#### Exercise requirements
Exact copies of the lines below are the goal; any images in them are dropped.

#### Data extract
>>

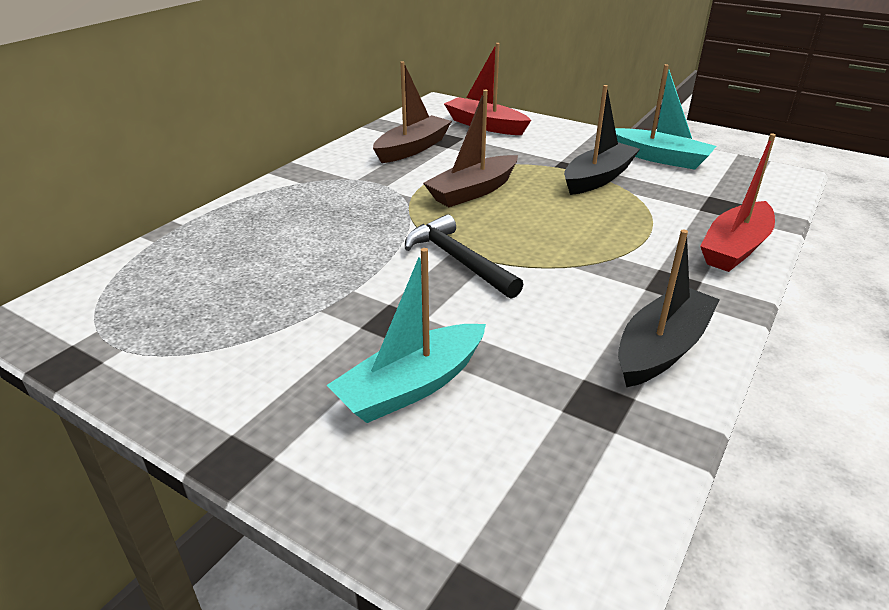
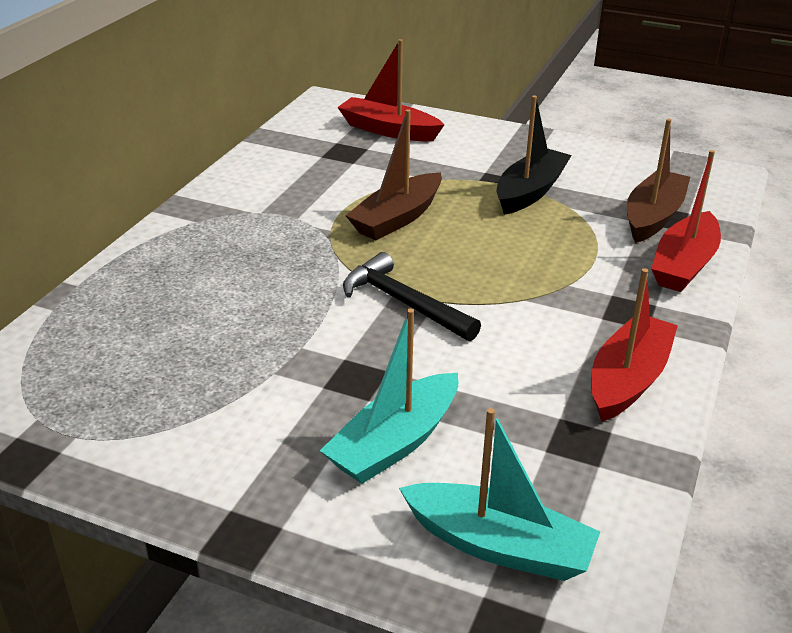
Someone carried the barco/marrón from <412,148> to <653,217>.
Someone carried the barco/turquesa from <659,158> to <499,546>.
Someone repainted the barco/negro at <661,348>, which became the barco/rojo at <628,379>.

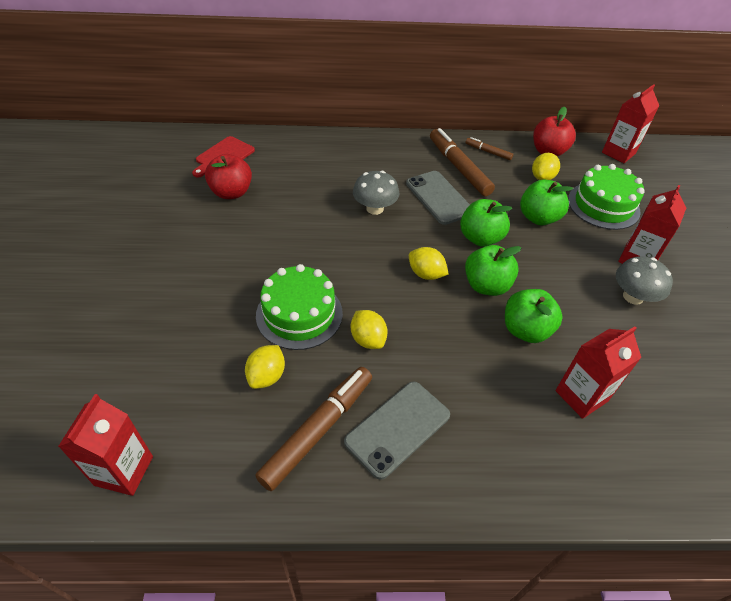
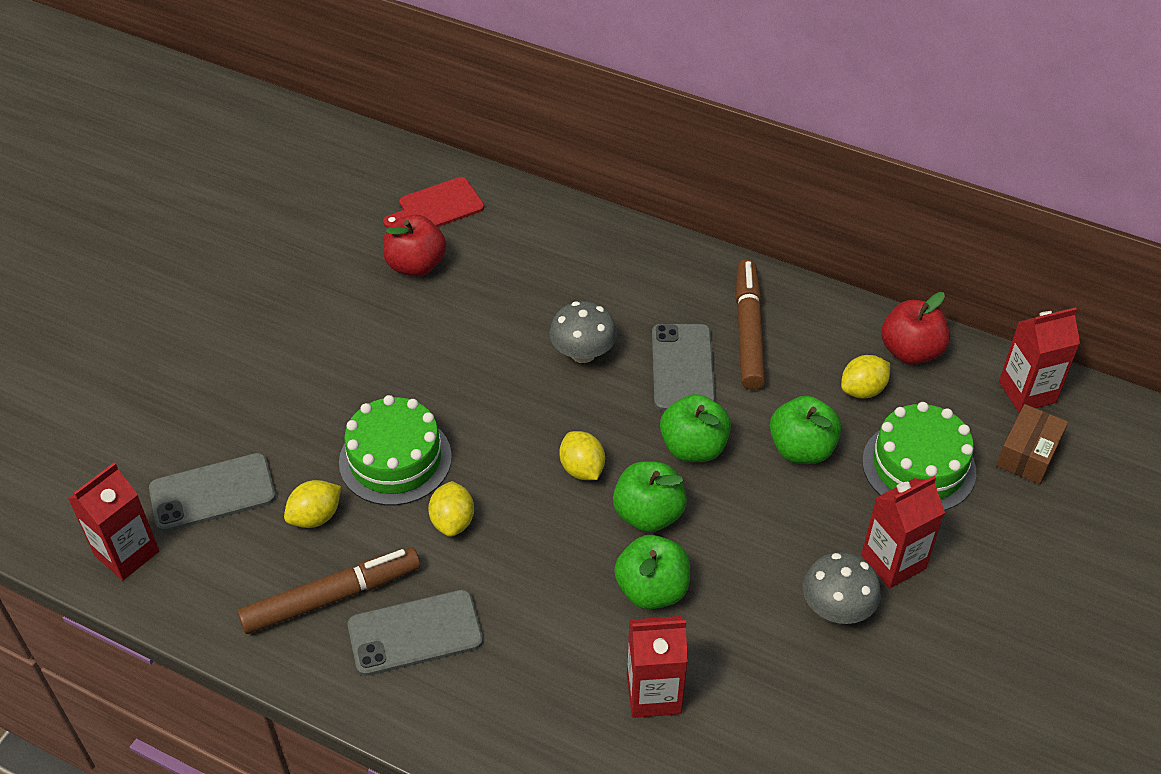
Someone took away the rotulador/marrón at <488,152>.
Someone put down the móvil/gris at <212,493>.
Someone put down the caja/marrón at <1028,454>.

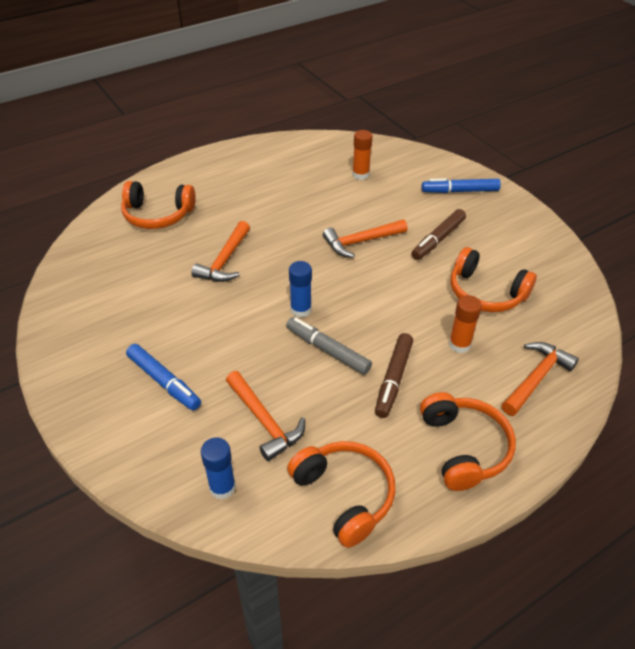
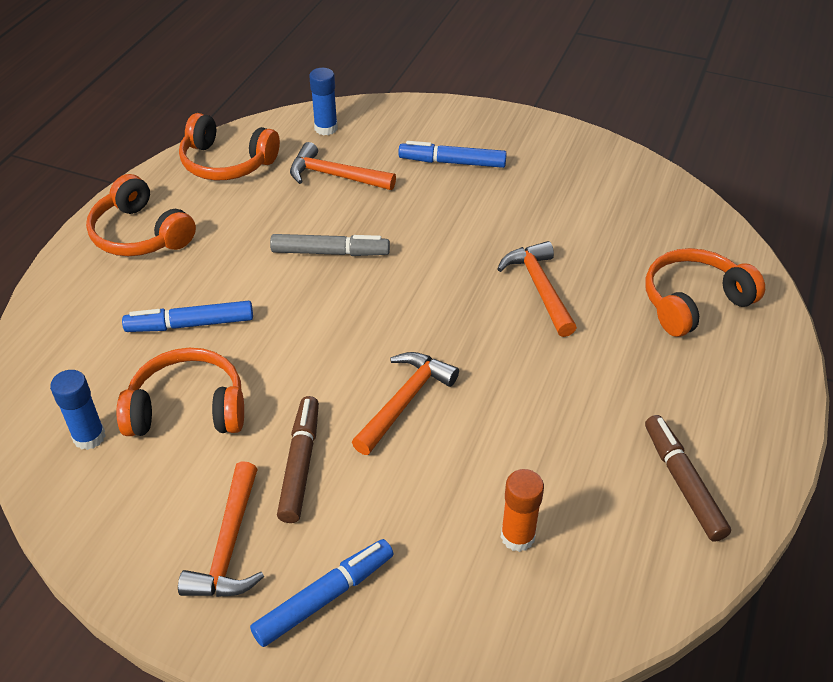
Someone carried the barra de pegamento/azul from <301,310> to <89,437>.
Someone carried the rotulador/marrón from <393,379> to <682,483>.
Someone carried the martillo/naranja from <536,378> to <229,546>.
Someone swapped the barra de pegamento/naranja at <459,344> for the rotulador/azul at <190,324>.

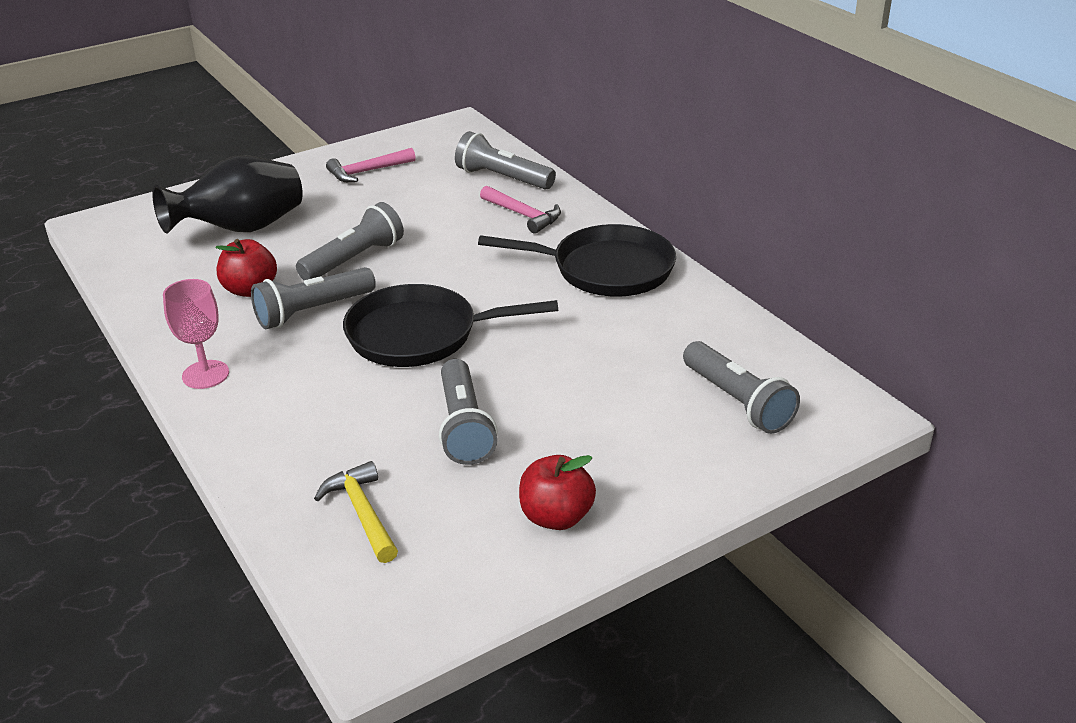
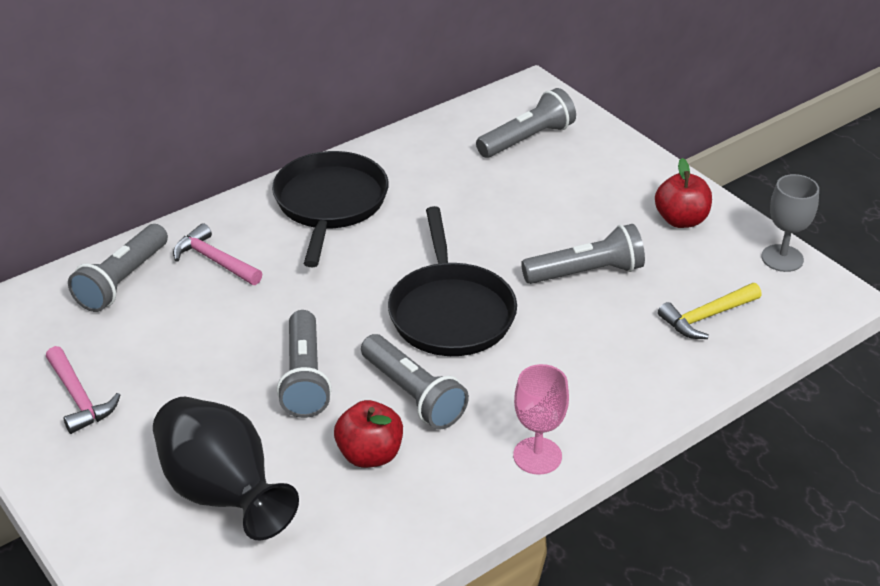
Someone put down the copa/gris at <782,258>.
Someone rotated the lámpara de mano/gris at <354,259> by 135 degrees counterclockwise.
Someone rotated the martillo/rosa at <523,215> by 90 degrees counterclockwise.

<<

#### Result of this exercise
Someone carried the barco/marrón from <412,148> to <653,217>.
Someone carried the barco/turquesa from <659,158> to <499,546>.
Someone repainted the barco/negro at <661,348>, which became the barco/rojo at <628,379>.

Someone took away the rotulador/marrón at <488,152>.
Someone put down the móvil/gris at <212,493>.
Someone put down the caja/marrón at <1028,454>.

Someone carried the barra de pegamento/azul from <301,310> to <89,437>.
Someone carried the rotulador/marrón from <393,379> to <682,483>.
Someone carried the martillo/naranja from <536,378> to <229,546>.
Someone swapped the barra de pegamento/naranja at <459,344> for the rotulador/azul at <190,324>.

Someone put down the copa/gris at <782,258>.
Someone rotated the lámpara de mano/gris at <354,259> by 135 degrees counterclockwise.
Someone rotated the martillo/rosa at <523,215> by 90 degrees counterclockwise.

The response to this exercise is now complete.